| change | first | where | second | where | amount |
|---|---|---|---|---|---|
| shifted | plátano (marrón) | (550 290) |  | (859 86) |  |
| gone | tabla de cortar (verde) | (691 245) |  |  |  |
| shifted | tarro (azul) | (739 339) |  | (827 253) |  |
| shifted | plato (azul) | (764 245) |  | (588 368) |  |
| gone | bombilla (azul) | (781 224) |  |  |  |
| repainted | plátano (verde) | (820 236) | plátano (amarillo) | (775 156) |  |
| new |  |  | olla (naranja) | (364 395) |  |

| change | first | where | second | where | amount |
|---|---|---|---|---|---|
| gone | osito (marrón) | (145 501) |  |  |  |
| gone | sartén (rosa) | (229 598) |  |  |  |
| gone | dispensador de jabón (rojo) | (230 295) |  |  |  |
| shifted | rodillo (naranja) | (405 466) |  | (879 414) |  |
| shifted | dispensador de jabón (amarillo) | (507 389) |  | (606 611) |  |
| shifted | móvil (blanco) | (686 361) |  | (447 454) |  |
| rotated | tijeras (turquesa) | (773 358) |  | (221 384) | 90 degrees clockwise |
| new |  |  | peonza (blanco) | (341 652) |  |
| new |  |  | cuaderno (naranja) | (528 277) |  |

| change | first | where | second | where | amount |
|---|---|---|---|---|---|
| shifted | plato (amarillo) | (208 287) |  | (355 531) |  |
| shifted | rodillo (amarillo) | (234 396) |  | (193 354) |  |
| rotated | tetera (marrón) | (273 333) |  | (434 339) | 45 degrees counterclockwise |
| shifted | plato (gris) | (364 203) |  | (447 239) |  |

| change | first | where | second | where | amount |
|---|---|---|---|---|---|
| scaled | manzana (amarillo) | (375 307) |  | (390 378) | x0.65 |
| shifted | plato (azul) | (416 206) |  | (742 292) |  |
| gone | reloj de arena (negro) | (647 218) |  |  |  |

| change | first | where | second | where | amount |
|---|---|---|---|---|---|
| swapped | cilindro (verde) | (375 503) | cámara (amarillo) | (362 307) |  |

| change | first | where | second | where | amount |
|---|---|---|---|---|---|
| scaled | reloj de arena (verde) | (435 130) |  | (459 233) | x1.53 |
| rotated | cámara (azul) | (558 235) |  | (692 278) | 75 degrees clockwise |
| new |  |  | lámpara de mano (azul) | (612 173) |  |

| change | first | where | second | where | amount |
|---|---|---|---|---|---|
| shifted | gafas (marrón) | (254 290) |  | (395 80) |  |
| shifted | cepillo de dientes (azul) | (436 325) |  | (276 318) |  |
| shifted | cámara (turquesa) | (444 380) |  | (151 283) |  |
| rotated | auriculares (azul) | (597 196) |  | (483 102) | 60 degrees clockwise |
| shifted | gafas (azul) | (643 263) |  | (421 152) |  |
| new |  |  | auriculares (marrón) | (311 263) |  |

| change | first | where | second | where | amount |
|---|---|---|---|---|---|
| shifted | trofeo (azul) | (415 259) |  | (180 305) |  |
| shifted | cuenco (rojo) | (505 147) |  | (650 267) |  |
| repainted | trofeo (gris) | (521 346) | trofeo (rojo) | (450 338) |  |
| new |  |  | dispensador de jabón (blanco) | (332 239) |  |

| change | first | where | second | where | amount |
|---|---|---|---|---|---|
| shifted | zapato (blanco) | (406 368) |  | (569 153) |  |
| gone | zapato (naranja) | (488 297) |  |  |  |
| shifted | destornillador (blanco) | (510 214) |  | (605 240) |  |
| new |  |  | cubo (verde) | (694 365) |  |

----------

Task item
Give back the whole listing above. Keep every character the same.

Result below
| change | first | where | second | where | amount |
|---|---|---|---|---|---|
| shifted | plátano (marrón) | (550 290) |  | (859 86) |  |
| gone | tabla de cortar (verde) | (691 245) |  |  |  |
| shifted | tarro (azul) | (739 339) |  | (827 253) |  |
| shifted | plato (azul) | (764 245) |  | (588 368) |  |
| gone | bombilla (azul) | (781 224) |  |  |  |
| repainted | plátano (verde) | (820 236) | plátano (amarillo) | (775 156) |  |
| new |  |  | olla (naranja) | (364 395) |  |

| change | first | where | second | where | amount |
|---|---|---|---|---|---|
| gone | osito (marrón) | (145 501) |  |  |  |
| gone | sartén (rosa) | (229 598) |  |  |  |
| gone | dispensador de jabón (rojo) | (230 295) |  |  |  |
| shifted | rodillo (naranja) | (405 466) |  | (879 414) |  |
| shifted | dispensador de jabón (amarillo) | (507 389) |  | (606 611) |  |
| shifted | móvil (blanco) | (686 361) |  | (447 454) |  |
| rotated | tijeras (turquesa) | (773 358) |  | (221 384) | 90 degrees clockwise |
| new |  |  | peonza (blanco) | (341 652) |  |
| new |  |  | cuaderno (naranja) | (528 277) |  |

| change | first | where | second | where | amount |
|---|---|---|---|---|---|
| shifted | plato (amarillo) | (208 287) |  | (355 531) |  |
| shifted | rodillo (amarillo) | (234 396) |  | (193 354) |  |
| rotated | tetera (marrón) | (273 333) |  | (434 339) | 45 degrees counterclockwise |
| shifted | plato (gris) | (364 203) |  | (447 239) |  |

| change | first | where | second | where | amount |
|---|---|---|---|---|---|
| scaled | manzana (amarillo) | (375 307) |  | (390 378) | x0.65 |
| shifted | plato (azul) | (416 206) |  | (742 292) |  |
| gone | reloj de arena (negro) | (647 218) |  |  |  |

| change | first | where | second | where | amount |
|---|---|---|---|---|---|
| swapped | cilindro (verde) | (375 503) | cámara (amarillo) | (362 307) |  |

| change | first | where | second | where | amount |
|---|---|---|---|---|---|
| scaled | reloj de arena (verde) | (435 130) |  | (459 233) | x1.53 |
| rotated | cámara (azul) | (558 235) |  | (692 278) | 75 degrees clockwise |
| new |  |  | lámpara de mano (azul) | (612 173) |  |

| change | first | where | second | where | amount |
|---|---|---|---|---|---|
| shifted | gafas (marrón) | (254 290) |  | (395 80) |  |
| shifted | cepillo de dientes (azul) | (436 325) |  | (276 318) |  |
| shifted | cámara (turquesa) | (444 380) |  | (151 283) |  |
| rotated | auriculares (azul) | (597 196) |  | (483 102) | 60 degrees clockwise |
| shifted | gafas (azul) | (643 263) |  | (421 152) |  |
| new |  |  | auriculares (marrón) | (311 263) |  |

| change | first | where | second | where | amount |
|---|---|---|---|---|---|
| shifted | trofeo (azul) | (415 259) |  | (180 305) |  |
| shifted | cuenco (rojo) | (505 147) |  | (650 267) |  |
| repainted | trofeo (gris) | (521 346) | trofeo (rojo) | (450 338) |  |
| new |  |  | dispensador de jabón (blanco) | (332 239) |  |

| change | first | where | second | where | amount |
|---|---|---|---|---|---|
| shifted | zapato (blanco) | (406 368) |  | (569 153) |  |
| gone | zapato (naranja) | (488 297) |  |  |  |
| shifted | destornillador (blanco) | (510 214) |  | (605 240) |  |
| new |  |  | cubo (verde) | (694 365) |  |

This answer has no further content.